RECORD SET START
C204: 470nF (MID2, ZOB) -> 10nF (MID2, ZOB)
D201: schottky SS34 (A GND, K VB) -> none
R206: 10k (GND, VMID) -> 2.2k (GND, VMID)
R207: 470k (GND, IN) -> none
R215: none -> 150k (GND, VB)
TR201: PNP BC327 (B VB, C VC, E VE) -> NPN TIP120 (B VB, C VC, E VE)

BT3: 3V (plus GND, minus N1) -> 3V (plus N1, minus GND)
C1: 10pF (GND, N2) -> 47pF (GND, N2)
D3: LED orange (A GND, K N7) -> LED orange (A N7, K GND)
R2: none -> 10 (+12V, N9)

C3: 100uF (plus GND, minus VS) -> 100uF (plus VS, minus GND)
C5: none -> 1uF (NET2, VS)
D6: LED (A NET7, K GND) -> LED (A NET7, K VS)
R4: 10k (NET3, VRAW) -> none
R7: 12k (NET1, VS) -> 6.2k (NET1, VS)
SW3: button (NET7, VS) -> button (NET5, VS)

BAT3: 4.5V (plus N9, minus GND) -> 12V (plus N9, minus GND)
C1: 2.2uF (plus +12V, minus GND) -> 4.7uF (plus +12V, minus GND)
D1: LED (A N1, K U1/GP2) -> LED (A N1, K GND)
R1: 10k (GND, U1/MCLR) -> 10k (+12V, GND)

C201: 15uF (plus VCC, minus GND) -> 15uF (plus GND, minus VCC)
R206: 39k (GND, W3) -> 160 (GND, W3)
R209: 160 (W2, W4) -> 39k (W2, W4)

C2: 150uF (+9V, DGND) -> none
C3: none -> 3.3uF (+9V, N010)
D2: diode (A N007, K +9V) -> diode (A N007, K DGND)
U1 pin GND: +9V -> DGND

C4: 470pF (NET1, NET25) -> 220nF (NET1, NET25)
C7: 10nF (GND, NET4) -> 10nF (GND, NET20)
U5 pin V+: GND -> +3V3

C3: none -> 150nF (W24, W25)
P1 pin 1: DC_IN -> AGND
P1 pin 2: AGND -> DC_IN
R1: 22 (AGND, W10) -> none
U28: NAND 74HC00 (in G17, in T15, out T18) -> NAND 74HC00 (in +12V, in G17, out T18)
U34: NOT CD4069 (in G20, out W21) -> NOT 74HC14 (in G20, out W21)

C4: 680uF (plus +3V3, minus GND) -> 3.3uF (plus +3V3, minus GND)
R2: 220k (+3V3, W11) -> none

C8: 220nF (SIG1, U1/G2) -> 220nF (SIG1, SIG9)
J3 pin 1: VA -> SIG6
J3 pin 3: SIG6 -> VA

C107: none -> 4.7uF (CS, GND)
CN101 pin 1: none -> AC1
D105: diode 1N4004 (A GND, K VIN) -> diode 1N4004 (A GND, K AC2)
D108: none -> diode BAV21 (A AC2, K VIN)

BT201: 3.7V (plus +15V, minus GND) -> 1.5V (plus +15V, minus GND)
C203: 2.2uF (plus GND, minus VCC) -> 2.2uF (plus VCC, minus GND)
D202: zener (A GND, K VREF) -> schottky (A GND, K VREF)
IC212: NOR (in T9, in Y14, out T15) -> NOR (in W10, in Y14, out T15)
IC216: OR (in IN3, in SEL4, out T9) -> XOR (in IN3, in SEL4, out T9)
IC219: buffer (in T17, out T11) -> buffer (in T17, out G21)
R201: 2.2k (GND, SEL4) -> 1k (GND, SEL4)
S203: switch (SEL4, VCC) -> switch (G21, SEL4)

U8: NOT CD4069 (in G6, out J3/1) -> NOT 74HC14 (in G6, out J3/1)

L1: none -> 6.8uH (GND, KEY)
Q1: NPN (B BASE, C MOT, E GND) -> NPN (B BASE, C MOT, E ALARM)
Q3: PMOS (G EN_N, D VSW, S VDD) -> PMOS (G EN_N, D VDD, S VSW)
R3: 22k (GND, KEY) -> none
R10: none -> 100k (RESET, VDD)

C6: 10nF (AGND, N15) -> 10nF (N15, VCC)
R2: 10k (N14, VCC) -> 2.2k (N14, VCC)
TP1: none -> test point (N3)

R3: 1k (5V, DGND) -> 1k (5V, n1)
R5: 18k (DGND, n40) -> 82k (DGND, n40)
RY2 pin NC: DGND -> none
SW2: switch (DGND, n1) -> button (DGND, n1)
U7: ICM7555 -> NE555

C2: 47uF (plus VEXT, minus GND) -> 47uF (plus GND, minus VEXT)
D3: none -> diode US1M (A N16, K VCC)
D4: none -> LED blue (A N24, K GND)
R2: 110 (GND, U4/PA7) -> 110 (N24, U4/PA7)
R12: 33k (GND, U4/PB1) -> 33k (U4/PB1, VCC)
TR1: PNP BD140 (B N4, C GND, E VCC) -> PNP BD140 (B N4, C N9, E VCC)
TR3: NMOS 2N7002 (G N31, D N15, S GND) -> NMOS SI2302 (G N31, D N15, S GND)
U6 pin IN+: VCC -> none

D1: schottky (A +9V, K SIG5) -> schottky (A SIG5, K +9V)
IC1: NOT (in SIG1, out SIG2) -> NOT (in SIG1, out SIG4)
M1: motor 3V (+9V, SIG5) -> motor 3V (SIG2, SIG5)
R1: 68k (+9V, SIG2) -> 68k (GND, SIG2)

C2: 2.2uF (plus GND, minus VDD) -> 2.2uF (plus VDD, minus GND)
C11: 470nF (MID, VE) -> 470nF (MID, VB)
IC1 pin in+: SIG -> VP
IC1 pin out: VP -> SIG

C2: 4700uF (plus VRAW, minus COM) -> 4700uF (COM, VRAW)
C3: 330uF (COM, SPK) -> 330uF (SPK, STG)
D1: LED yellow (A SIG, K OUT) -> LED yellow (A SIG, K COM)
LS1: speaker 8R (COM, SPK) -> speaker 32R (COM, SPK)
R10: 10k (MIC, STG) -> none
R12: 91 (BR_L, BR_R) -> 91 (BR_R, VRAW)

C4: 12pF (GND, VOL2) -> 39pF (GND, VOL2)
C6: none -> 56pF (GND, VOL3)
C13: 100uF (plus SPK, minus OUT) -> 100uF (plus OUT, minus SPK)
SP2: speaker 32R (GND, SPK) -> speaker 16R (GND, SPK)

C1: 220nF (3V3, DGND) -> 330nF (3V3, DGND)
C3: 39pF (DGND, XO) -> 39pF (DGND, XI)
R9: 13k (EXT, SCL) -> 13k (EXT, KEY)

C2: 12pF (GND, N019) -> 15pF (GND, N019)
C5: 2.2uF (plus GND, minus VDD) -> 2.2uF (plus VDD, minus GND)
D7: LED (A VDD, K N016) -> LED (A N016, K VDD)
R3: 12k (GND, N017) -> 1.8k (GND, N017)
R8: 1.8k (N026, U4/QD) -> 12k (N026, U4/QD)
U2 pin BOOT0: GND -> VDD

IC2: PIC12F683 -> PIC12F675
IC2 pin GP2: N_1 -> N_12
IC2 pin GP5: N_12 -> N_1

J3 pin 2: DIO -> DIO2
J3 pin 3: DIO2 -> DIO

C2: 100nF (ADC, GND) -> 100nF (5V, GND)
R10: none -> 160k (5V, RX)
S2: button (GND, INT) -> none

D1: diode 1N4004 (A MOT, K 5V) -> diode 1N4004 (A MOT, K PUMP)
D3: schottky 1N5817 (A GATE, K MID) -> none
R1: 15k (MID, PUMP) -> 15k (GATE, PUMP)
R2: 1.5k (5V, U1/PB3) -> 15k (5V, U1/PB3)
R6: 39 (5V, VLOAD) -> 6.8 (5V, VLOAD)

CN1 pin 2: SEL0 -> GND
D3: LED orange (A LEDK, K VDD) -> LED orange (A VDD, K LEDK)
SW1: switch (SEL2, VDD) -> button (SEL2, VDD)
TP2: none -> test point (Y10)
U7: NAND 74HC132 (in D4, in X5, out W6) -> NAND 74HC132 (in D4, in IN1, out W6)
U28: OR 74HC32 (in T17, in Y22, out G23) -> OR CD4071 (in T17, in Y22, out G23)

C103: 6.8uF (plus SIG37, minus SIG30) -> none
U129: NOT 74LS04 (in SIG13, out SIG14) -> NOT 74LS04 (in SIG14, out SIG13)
RECORD SET END
◆ TASK PROMPT
Could you return exactly the lines above from the line with "C3: 100uF (plus" to the line with "S203: switch (SEL4, VCC)", both included, and nothing else?

◆ OUTPUT BELOW
C3: 100uF (plus GND, minus VS) -> 100uF (plus VS, minus GND)
C5: none -> 1uF (NET2, VS)
D6: LED (A NET7, K GND) -> LED (A NET7, K VS)
R4: 10k (NET3, VRAW) -> none
R7: 12k (NET1, VS) -> 6.2k (NET1, VS)
SW3: button (NET7, VS) -> button (NET5, VS)

BAT3: 4.5V (plus N9, minus GND) -> 12V (plus N9, minus GND)
C1: 2.2uF (plus +12V, minus GND) -> 4.7uF (plus +12V, minus GND)
D1: LED (A N1, K U1/GP2) -> LED (A N1, K GND)
R1: 10k (GND, U1/MCLR) -> 10k (+12V, GND)

C201: 15uF (plus VCC, minus GND) -> 15uF (plus GND, minus VCC)
R206: 39k (GND, W3) -> 160 (GND, W3)
R209: 160 (W2, W4) -> 39k (W2, W4)

C2: 150uF (+9V, DGND) -> none
C3: none -> 3.3uF (+9V, N010)
D2: diode (A N007, K +9V) -> diode (A N007, K DGND)
U1 pin GND: +9V -> DGND

C4: 470pF (NET1, NET25) -> 220nF (NET1, NET25)
C7: 10nF (GND, NET4) -> 10nF (GND, NET20)
U5 pin V+: GND -> +3V3

C3: none -> 150nF (W24, W25)
P1 pin 1: DC_IN -> AGND
P1 pin 2: AGND -> DC_IN
R1: 22 (AGND, W10) -> none
U28: NAND 74HC00 (in G17, in T15, out T18) -> NAND 74HC00 (in +12V, in G17, out T18)
U34: NOT CD4069 (in G20, out W21) -> NOT 74HC14 (in G20, out W21)

C4: 680uF (plus +3V3, minus GND) -> 3.3uF (plus +3V3, minus GND)
R2: 220k (+3V3, W11) -> none

C8: 220nF (SIG1, U1/G2) -> 220nF (SIG1, SIG9)
J3 pin 1: VA -> SIG6
J3 pin 3: SIG6 -> VA

C107: none -> 4.7uF (CS, GND)
CN101 pin 1: none -> AC1
D105: diode 1N4004 (A GND, K VIN) -> diode 1N4004 (A GND, K AC2)
D108: none -> diode BAV21 (A AC2, K VIN)

BT201: 3.7V (plus +15V, minus GND) -> 1.5V (plus +15V, minus GND)
C203: 2.2uF (plus GND, minus VCC) -> 2.2uF (plus VCC, minus GND)
D202: zener (A GND, K VREF) -> schottky (A GND, K VREF)
IC212: NOR (in T9, in Y14, out T15) -> NOR (in W10, in Y14, out T15)
IC216: OR (in IN3, in SEL4, out T9) -> XOR (in IN3, in SEL4, out T9)
IC219: buffer (in T17, out T11) -> buffer (in T17, out G21)
R201: 2.2k (GND, SEL4) -> 1k (GND, SEL4)
S203: switch (SEL4, VCC) -> switch (G21, SEL4)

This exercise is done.